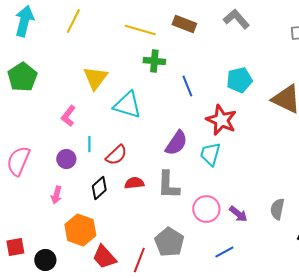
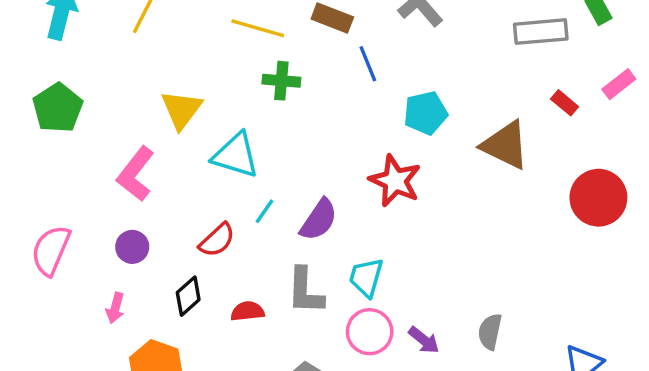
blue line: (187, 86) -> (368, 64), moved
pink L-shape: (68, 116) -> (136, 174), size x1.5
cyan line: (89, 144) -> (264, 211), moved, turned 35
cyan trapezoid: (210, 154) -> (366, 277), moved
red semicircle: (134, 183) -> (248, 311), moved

______________________________

• [What needs to be done]:
Only an exact copy is wanted here: the line containing "pink L-shape: (68, 116)" and every later line, up to and including the last line of the listing.

• [Answer section]:
pink L-shape: (68, 116) -> (136, 174), size x1.5
cyan line: (89, 144) -> (264, 211), moved, turned 35
cyan trapezoid: (210, 154) -> (366, 277), moved
red semicircle: (134, 183) -> (248, 311), moved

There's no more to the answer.